# WHAT IS BEING ASKED:
Collect each line of the items below that contains the string "kern".

Dataset excerpts
- - - - -

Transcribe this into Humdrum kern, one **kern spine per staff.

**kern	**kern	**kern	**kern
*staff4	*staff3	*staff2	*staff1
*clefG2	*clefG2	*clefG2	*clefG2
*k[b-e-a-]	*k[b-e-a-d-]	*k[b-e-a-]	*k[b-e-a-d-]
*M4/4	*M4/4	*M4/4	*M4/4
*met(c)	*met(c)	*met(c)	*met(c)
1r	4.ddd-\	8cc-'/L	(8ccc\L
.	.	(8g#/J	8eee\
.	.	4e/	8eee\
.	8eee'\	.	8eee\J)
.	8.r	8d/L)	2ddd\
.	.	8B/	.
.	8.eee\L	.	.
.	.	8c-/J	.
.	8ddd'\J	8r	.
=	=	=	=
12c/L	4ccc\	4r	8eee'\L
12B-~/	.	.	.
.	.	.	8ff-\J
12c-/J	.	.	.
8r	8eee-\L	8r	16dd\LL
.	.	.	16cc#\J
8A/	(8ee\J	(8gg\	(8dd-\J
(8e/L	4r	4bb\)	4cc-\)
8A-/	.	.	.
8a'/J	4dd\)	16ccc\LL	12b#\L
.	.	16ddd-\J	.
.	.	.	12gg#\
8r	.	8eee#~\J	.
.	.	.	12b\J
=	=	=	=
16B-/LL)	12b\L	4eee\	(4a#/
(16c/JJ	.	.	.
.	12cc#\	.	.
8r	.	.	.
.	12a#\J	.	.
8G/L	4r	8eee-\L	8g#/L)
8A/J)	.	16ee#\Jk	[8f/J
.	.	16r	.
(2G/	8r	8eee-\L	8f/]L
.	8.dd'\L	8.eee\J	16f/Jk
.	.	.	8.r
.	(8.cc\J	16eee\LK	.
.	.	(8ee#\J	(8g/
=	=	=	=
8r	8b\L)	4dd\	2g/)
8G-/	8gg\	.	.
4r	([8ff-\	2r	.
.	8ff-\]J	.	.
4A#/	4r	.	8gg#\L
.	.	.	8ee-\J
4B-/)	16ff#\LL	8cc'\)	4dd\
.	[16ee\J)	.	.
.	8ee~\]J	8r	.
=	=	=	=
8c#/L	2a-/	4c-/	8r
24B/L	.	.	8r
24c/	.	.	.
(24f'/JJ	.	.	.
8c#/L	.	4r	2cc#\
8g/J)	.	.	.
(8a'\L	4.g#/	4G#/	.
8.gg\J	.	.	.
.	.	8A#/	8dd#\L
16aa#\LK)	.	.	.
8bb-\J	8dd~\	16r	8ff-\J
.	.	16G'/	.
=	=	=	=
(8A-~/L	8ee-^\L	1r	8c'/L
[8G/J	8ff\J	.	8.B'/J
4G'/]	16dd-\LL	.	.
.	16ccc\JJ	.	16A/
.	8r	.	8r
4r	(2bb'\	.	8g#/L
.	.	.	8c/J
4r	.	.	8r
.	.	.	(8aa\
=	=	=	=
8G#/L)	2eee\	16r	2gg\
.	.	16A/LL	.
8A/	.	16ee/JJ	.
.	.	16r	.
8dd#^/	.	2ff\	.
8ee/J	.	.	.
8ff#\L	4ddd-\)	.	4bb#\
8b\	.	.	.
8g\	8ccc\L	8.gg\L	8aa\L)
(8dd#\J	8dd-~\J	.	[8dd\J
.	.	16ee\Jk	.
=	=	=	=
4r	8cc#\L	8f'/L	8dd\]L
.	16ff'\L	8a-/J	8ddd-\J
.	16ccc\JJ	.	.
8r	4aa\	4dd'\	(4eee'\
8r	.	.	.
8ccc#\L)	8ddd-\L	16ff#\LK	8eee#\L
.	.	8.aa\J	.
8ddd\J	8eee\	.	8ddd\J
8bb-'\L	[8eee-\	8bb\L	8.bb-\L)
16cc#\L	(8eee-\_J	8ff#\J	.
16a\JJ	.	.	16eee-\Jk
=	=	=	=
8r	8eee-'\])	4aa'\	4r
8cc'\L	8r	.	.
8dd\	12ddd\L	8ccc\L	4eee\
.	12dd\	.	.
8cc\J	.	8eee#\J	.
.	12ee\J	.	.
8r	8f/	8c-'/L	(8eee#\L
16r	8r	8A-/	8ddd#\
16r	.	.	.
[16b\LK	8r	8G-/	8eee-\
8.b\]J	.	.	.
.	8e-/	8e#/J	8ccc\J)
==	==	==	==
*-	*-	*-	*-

- - - - -

# ANSWER TO THIS TASK:
Transcribe this into Humdrum kern, one **kern spine per staff.
**kern	**kern	**kern	**kern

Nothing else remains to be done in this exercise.